Edit tracking data
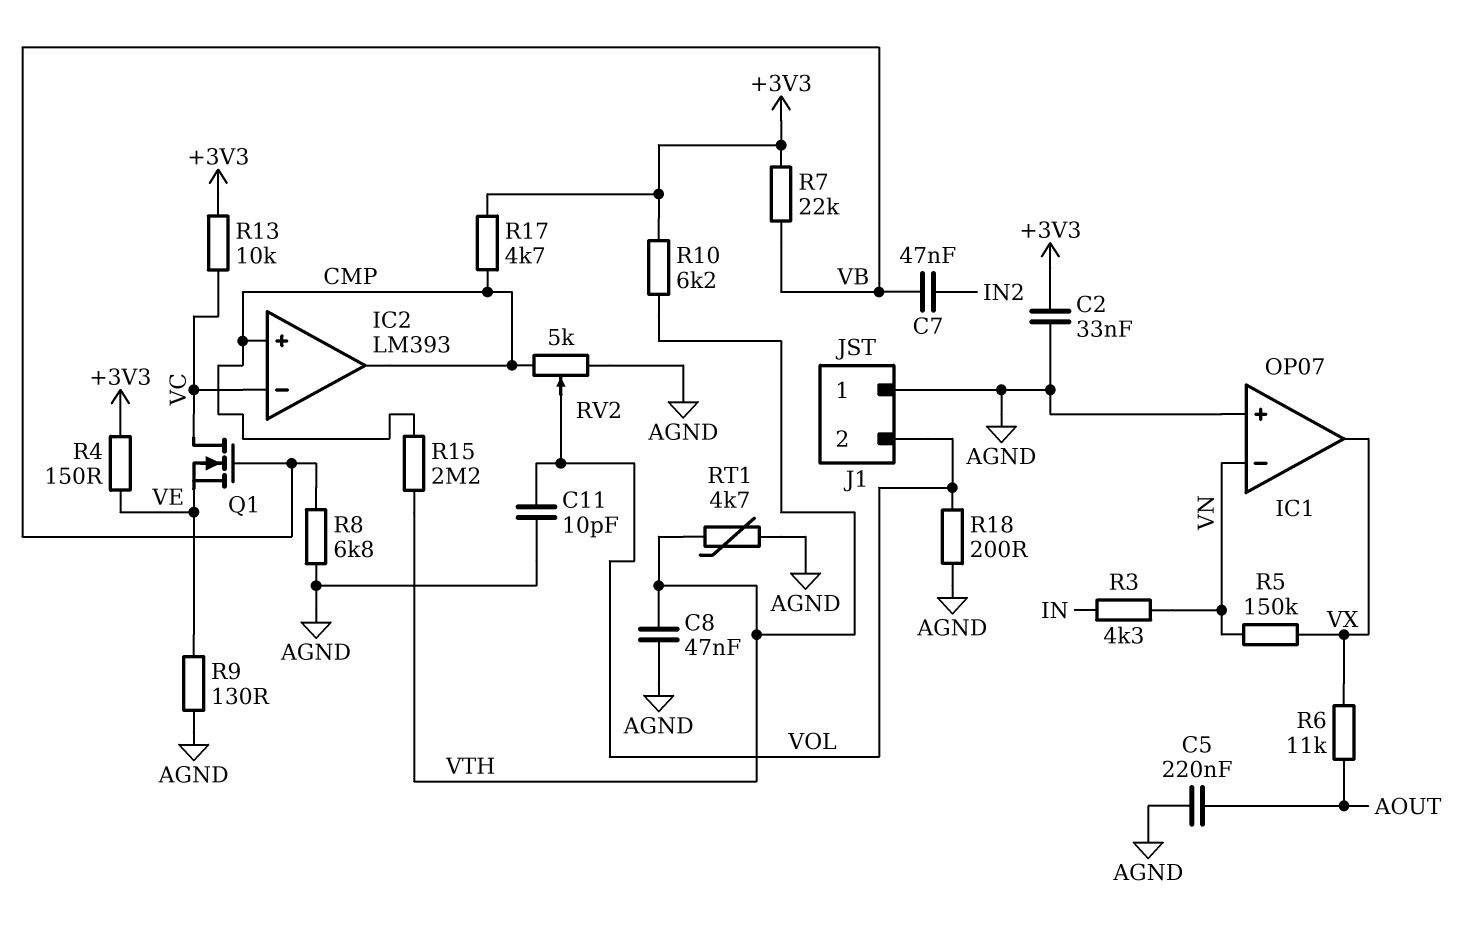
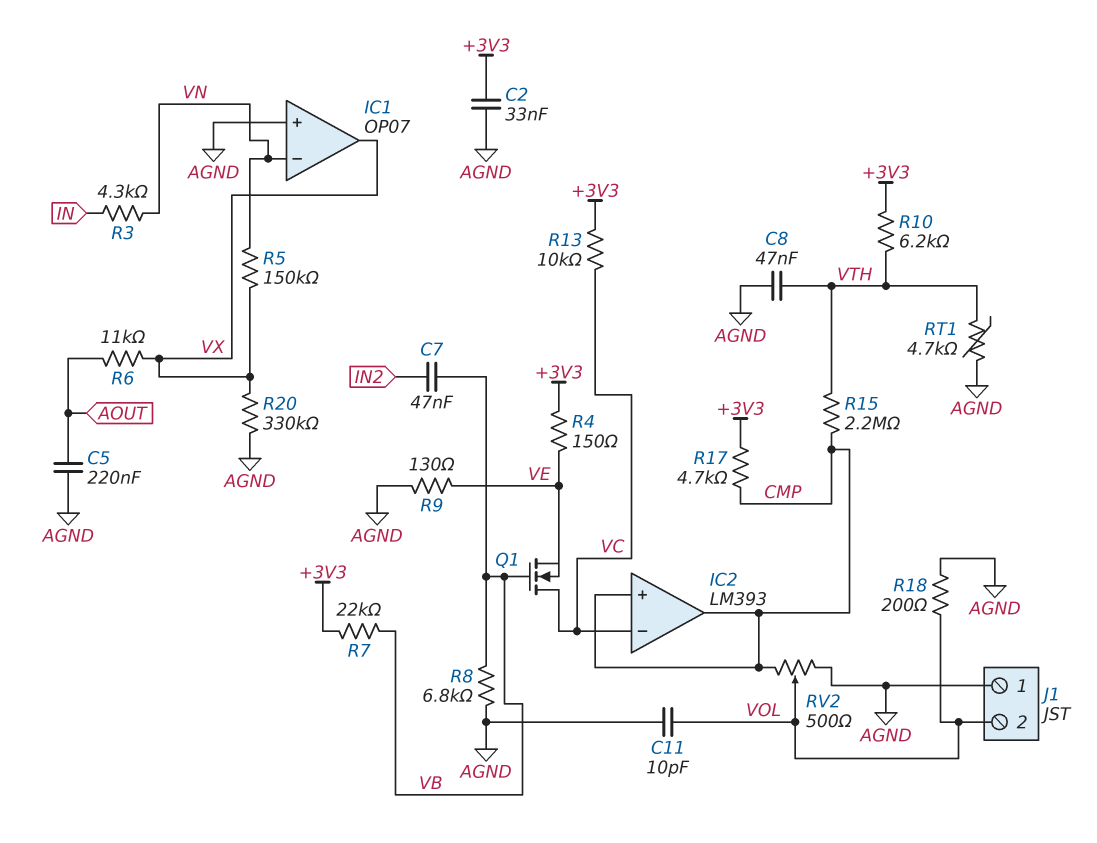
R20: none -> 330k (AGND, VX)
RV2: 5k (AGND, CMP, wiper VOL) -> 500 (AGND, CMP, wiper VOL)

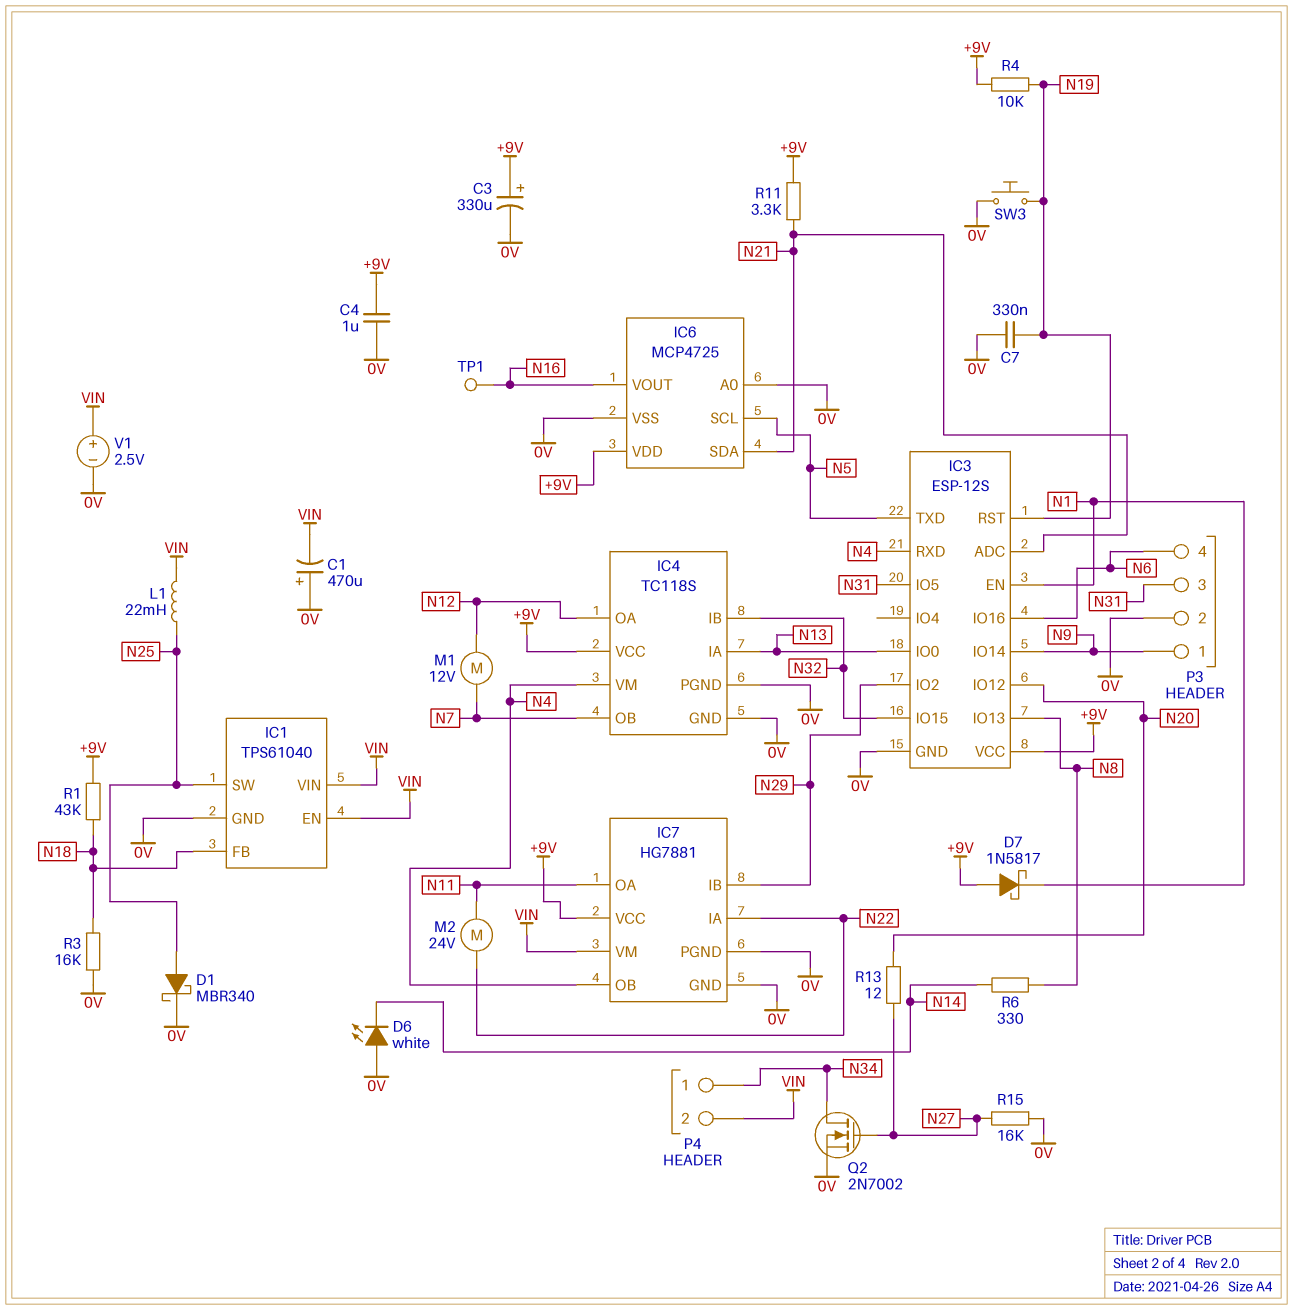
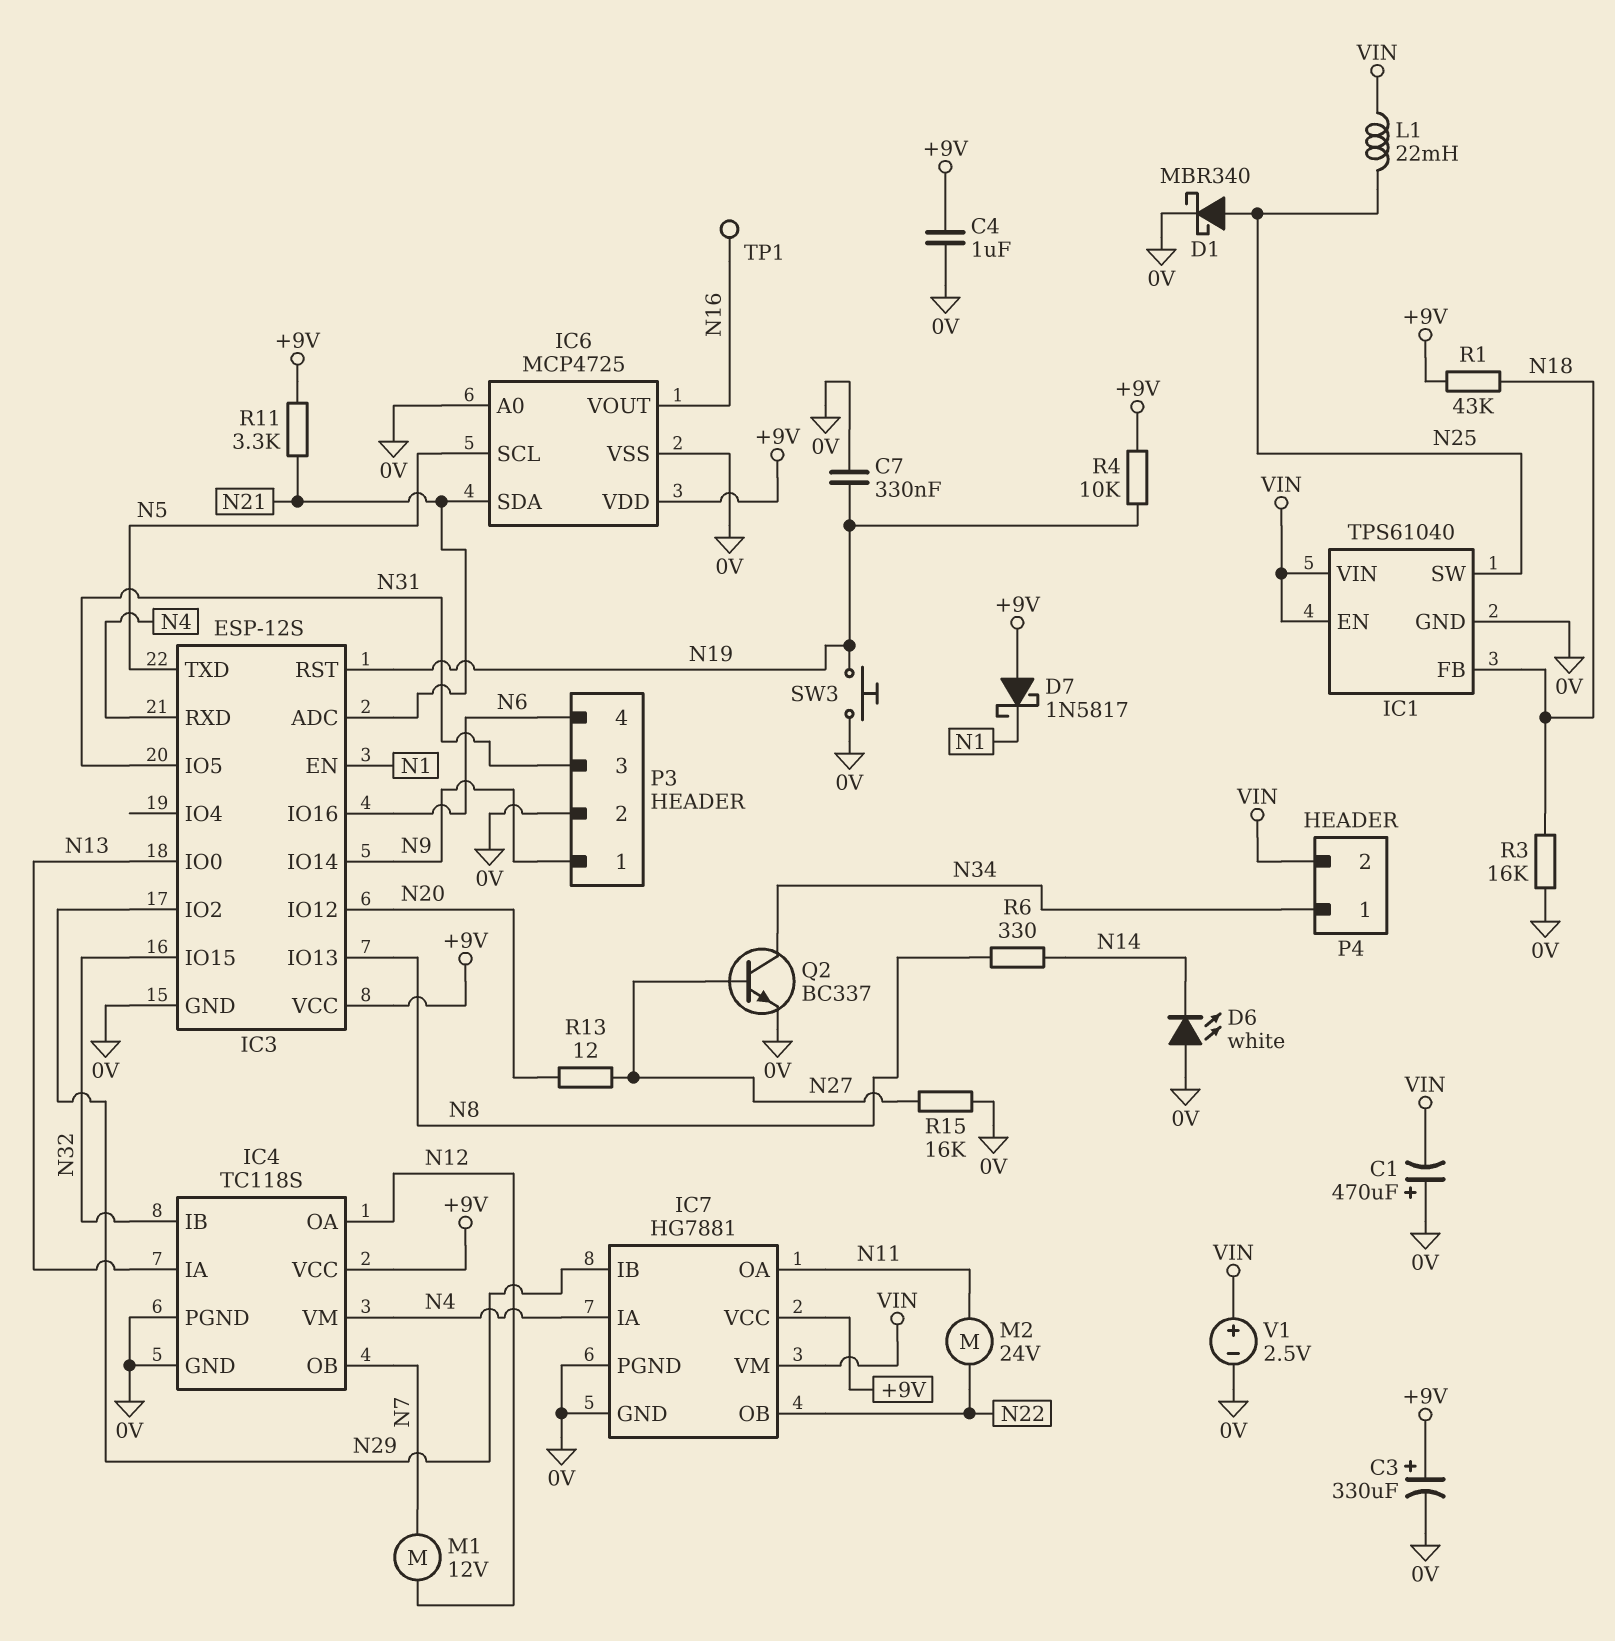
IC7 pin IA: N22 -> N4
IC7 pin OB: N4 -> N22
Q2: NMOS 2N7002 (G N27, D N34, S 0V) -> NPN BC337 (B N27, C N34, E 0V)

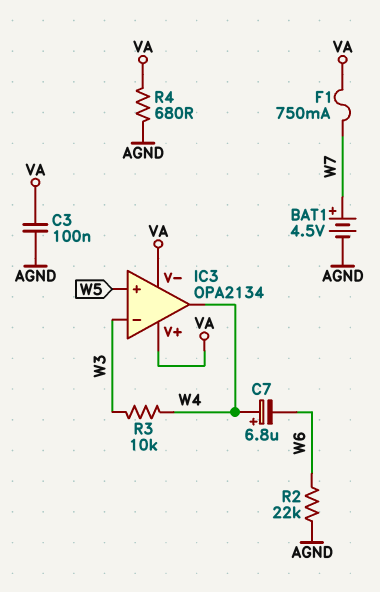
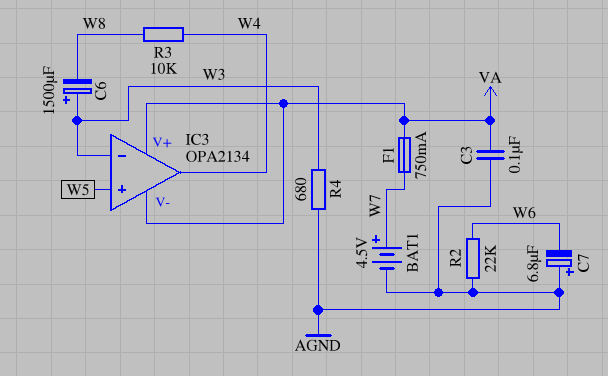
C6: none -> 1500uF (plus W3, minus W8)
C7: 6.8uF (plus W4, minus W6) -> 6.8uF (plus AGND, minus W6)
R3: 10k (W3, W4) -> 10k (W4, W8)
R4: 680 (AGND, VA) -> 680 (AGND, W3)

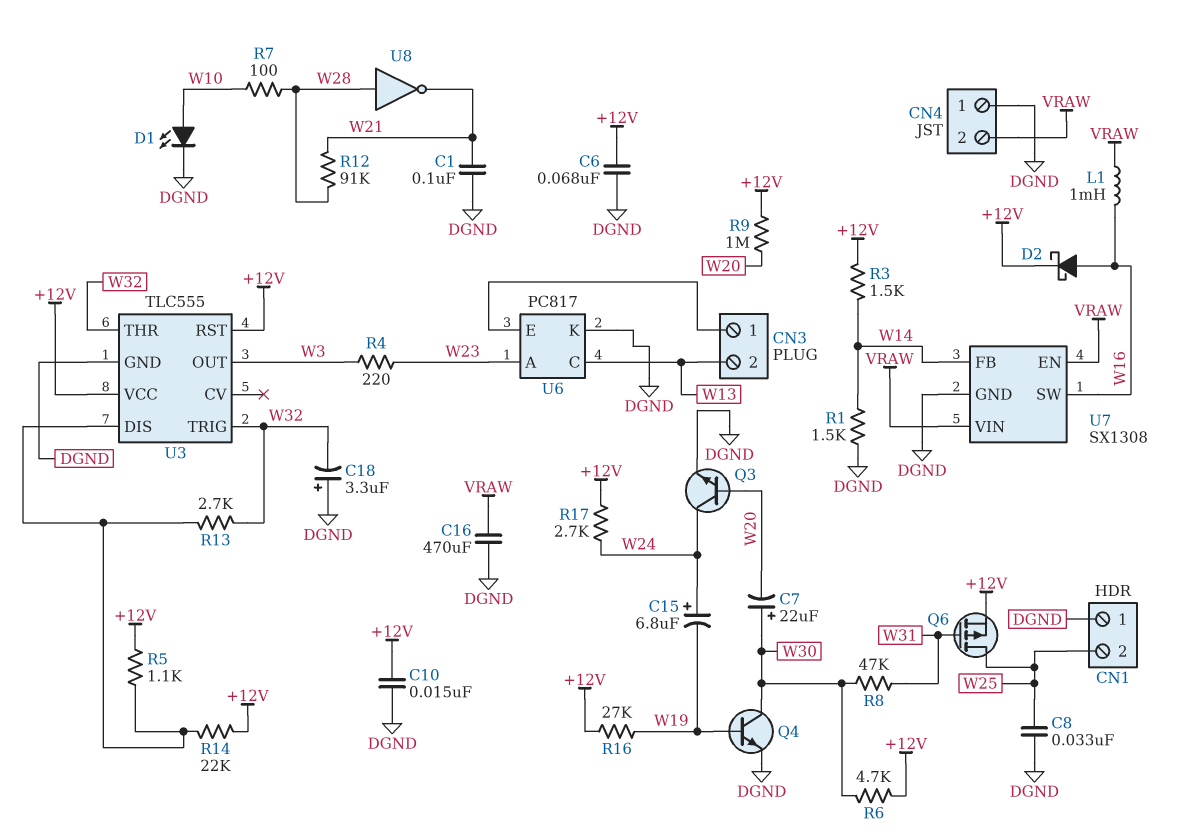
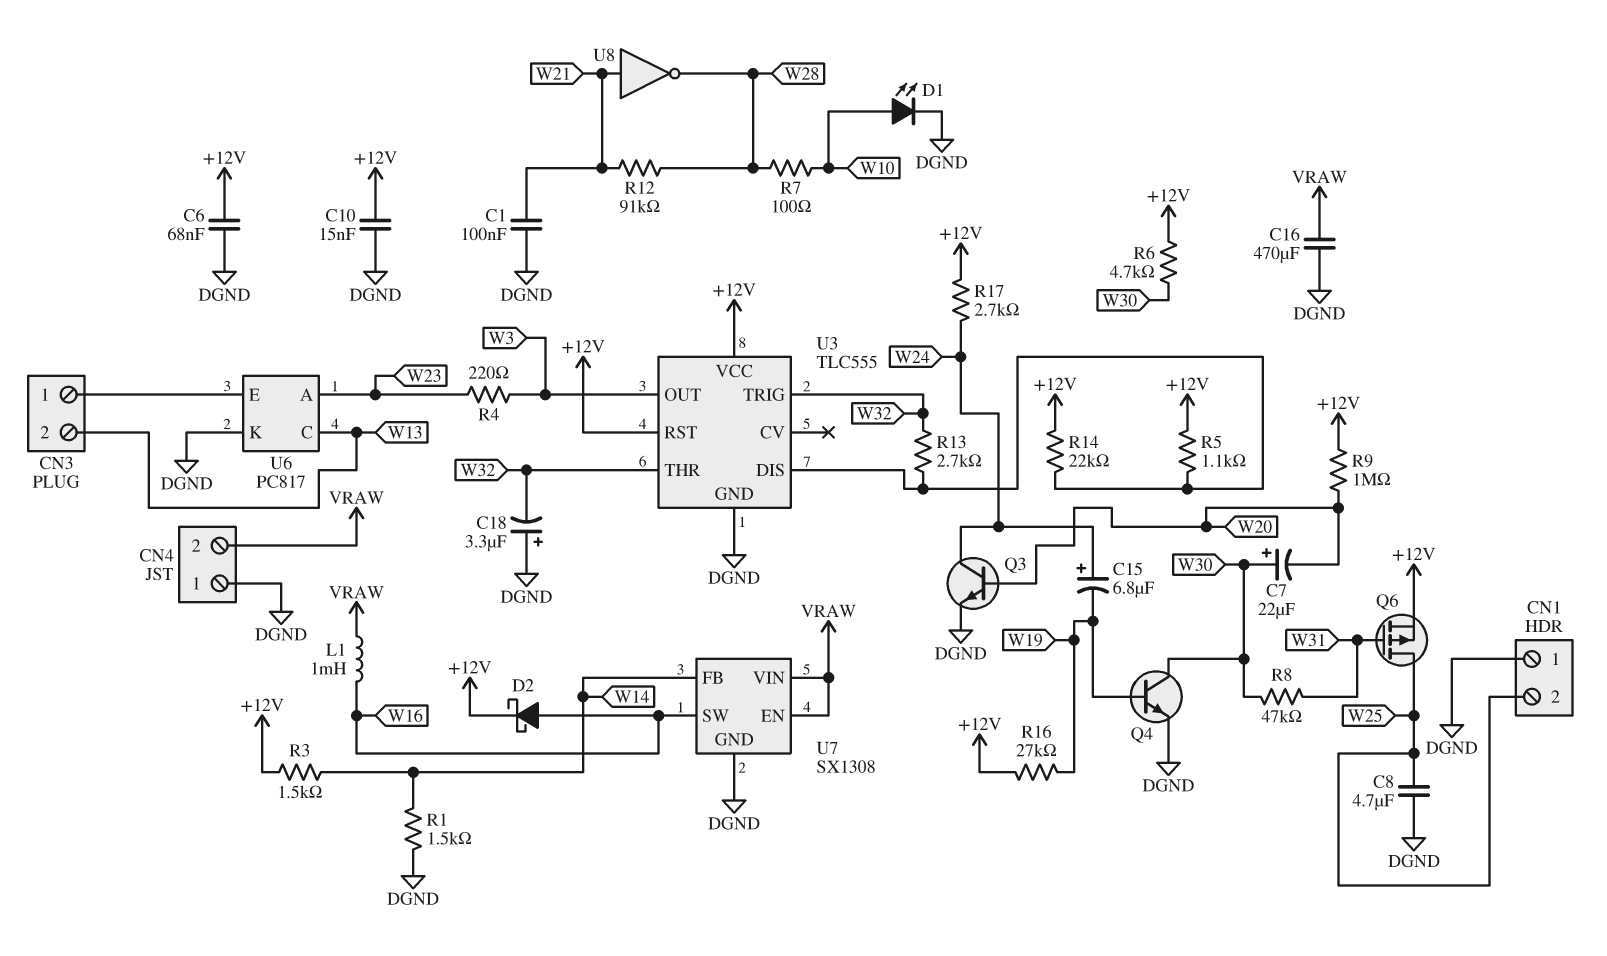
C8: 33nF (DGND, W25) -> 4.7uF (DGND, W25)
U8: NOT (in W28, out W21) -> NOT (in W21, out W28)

DIRECTIONS: Say how many lines above contain the string "minus". Answer with the number only.

TASK ANSWER: 2